(Object state change records)

=== Section Start ===

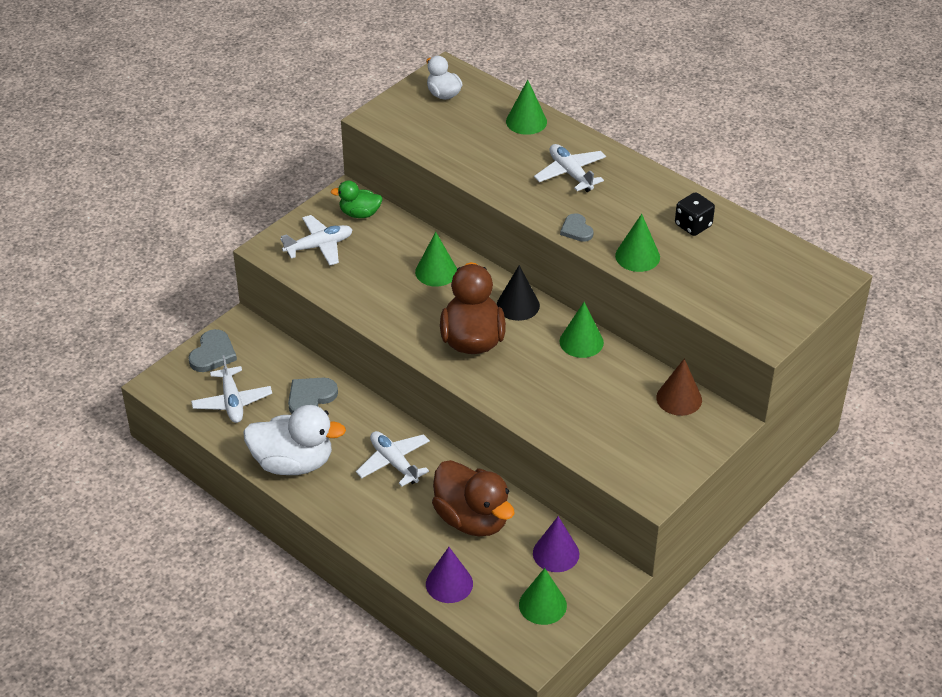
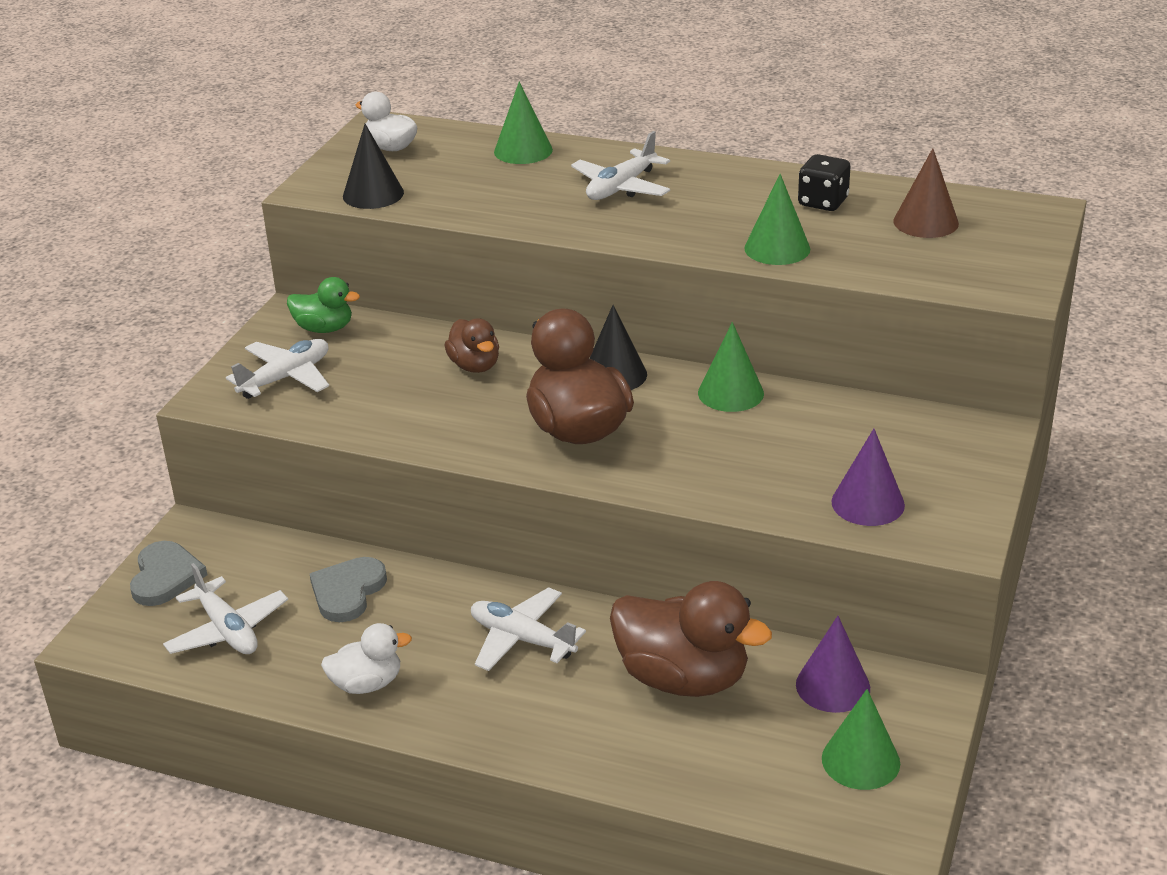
camera: 20 degrees left, 10 degrees down
(293, 463) = (367, 684): white duck -> white duck, size x0.55
(359, 213) = (324, 328): green duck -> green duck turned 150 degrees counterclockwise
(411, 133) = (373, 194): none -> black cone
(436, 272) = (475, 366): green cone -> brown duck
(449, 583) = (704, 776): purple cone -> purple cone (868, 503)
(570, 173) = (621, 187): white plane -> white plane turned 90 degrees counterclockwise
(576, 230) = (674, 240): grey heart -> none
(679, 398) = (909, 421): brown cone -> brown cone (926, 222)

=== Section End ===

## [Brief]
Filter the records above for lines with "brown".

## [Answer space]
(436, 272) = (475, 366): green cone -> brown duck
(679, 398) = (909, 421): brown cone -> brown cone (926, 222)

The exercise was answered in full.